"""

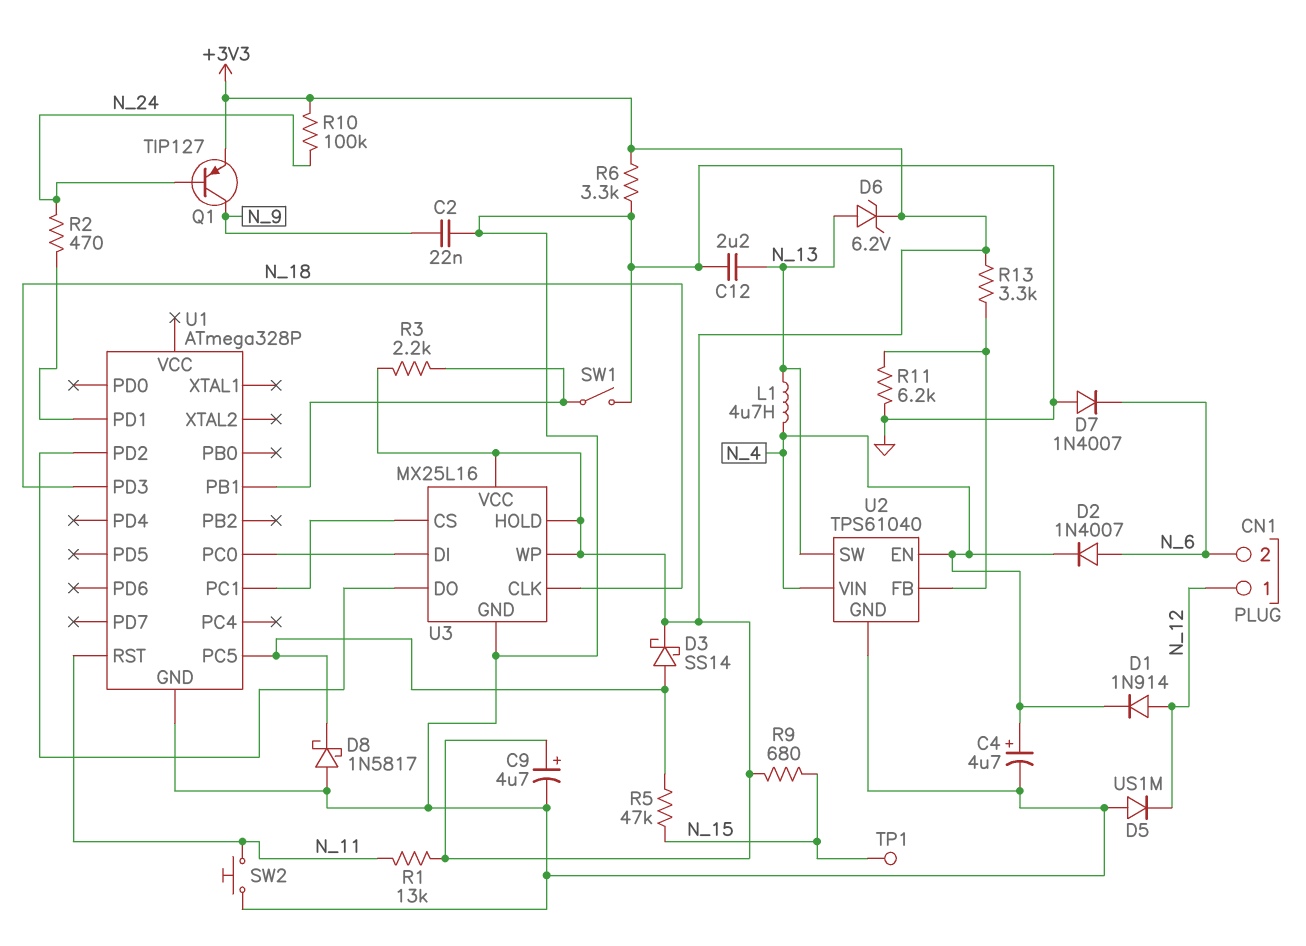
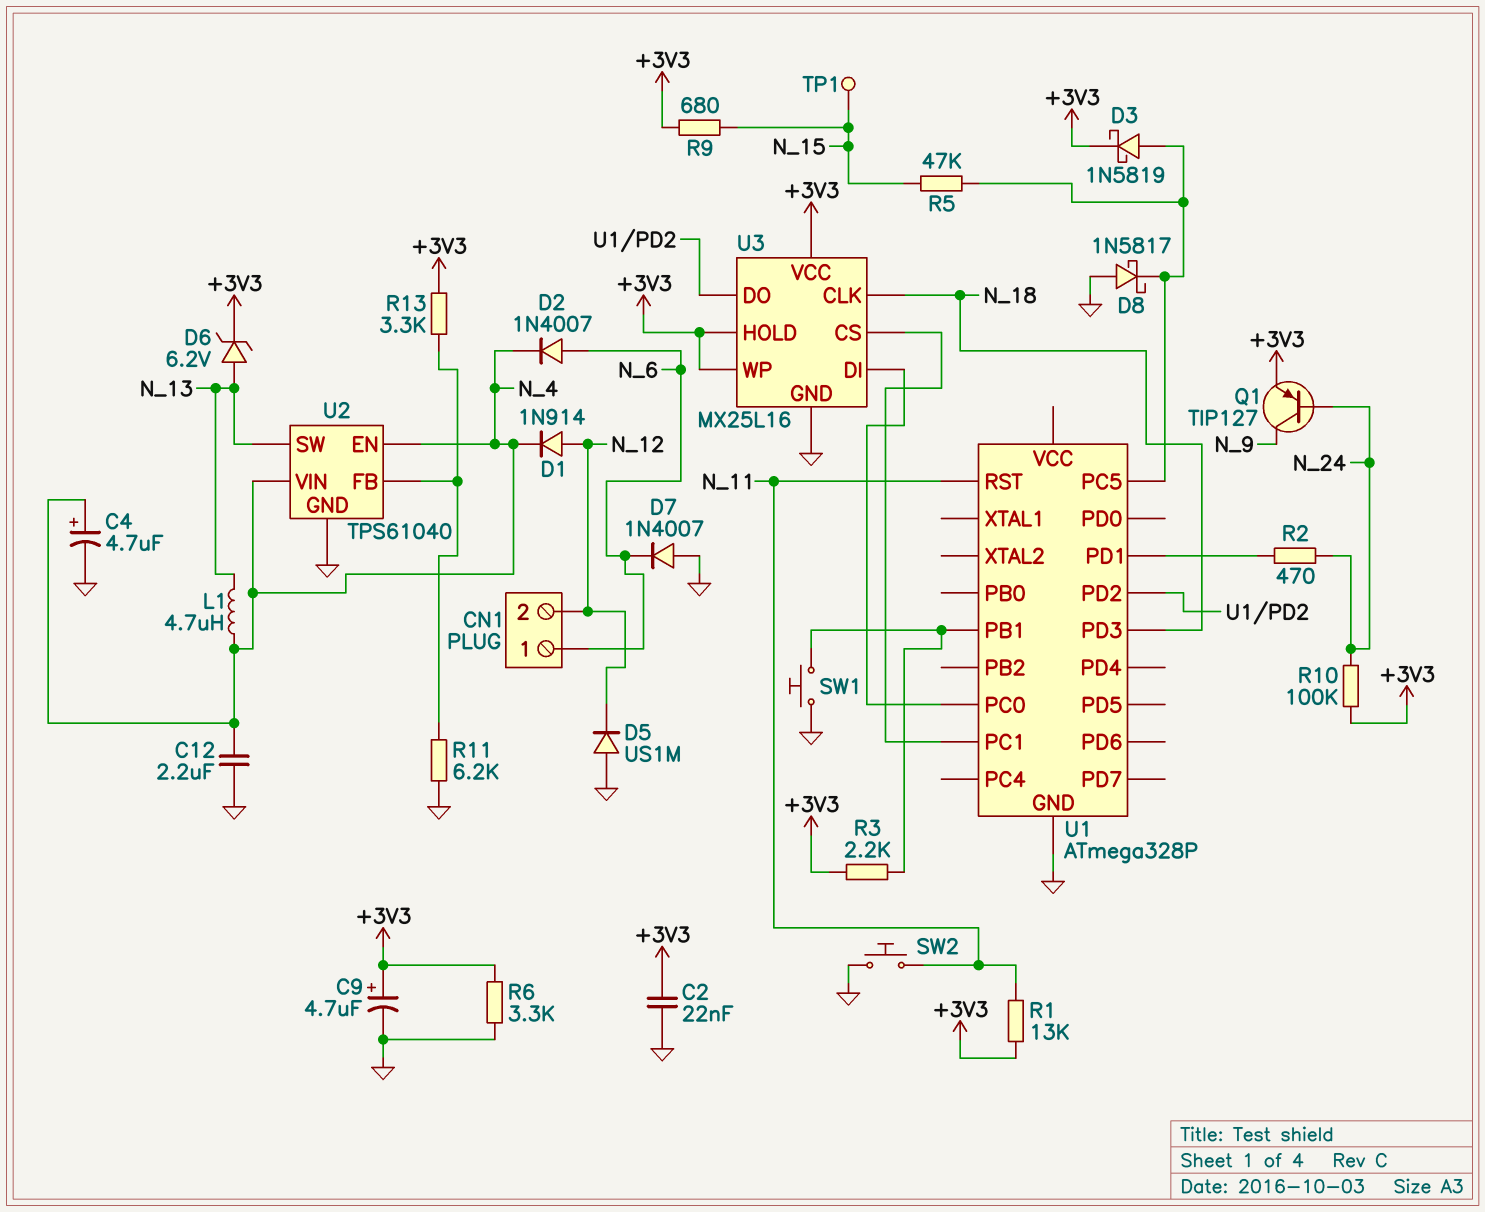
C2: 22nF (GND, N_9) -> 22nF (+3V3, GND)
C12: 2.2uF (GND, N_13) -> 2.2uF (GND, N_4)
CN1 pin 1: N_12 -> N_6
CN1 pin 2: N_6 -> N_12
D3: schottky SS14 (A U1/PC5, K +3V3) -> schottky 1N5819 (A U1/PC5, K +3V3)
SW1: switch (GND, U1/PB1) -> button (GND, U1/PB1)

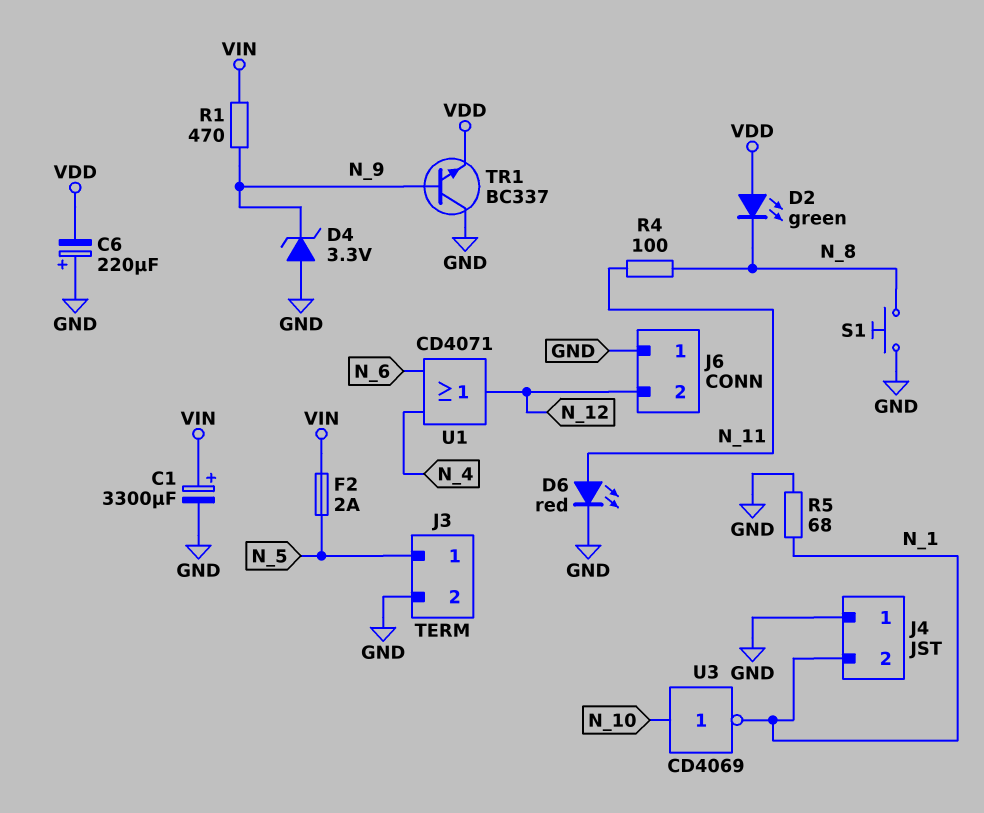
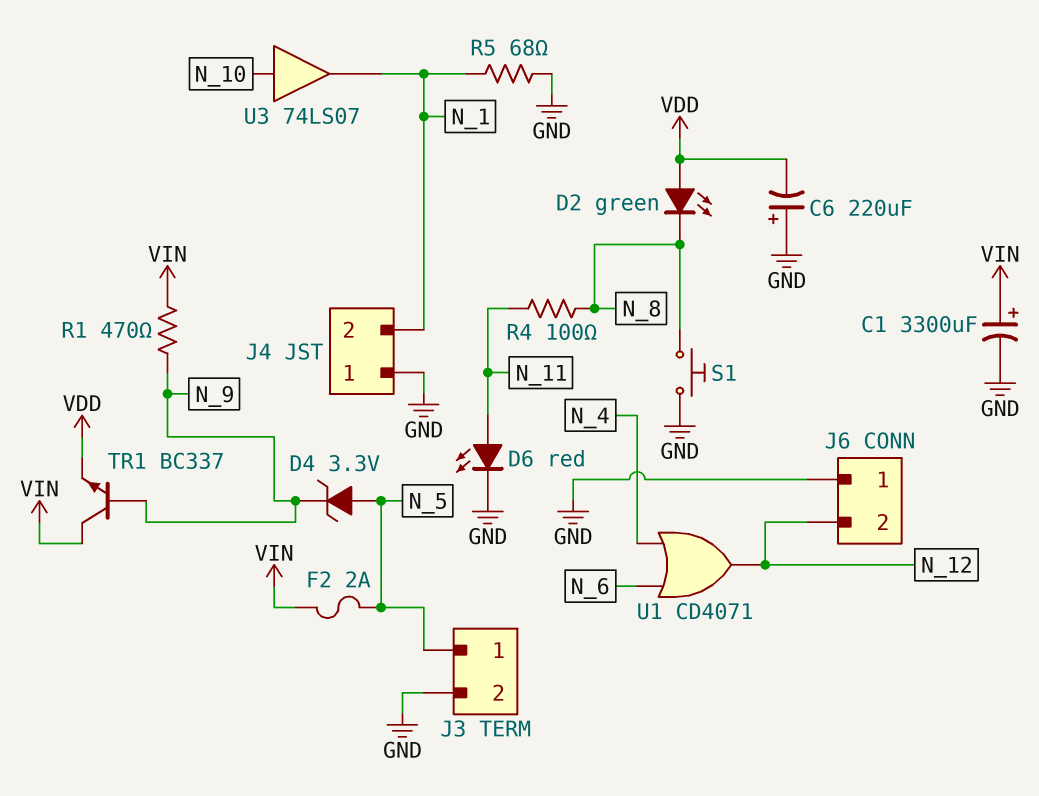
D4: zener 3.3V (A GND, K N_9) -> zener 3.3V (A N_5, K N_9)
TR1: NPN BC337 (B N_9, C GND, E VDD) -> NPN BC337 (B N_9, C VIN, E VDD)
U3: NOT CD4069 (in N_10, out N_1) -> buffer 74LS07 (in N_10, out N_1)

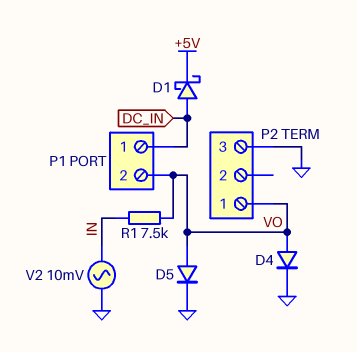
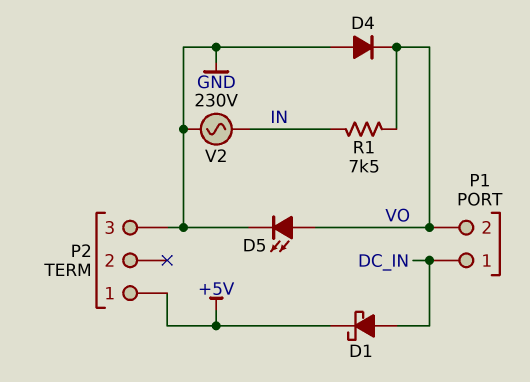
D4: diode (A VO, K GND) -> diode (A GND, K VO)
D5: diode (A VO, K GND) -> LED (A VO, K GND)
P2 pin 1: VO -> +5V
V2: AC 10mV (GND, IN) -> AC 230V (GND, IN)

"""

What you should do ->
Whatever pictures the entries contain, omit them, and write the rest out exactly.

Written response ->
C2: 22nF (GND, N_9) -> 22nF (+3V3, GND)
C12: 2.2uF (GND, N_13) -> 2.2uF (GND, N_4)
CN1 pin 1: N_12 -> N_6
CN1 pin 2: N_6 -> N_12
D3: schottky SS14 (A U1/PC5, K +3V3) -> schottky 1N5819 (A U1/PC5, K +3V3)
SW1: switch (GND, U1/PB1) -> button (GND, U1/PB1)

D4: zener 3.3V (A GND, K N_9) -> zener 3.3V (A N_5, K N_9)
TR1: NPN BC337 (B N_9, C GND, E VDD) -> NPN BC337 (B N_9, C VIN, E VDD)
U3: NOT CD4069 (in N_10, out N_1) -> buffer 74LS07 (in N_10, out N_1)

D4: diode (A VO, K GND) -> diode (A GND, K VO)
D5: diode (A VO, K GND) -> LED (A VO, K GND)
P2 pin 1: VO -> +5V
V2: AC 10mV (GND, IN) -> AC 230V (GND, IN)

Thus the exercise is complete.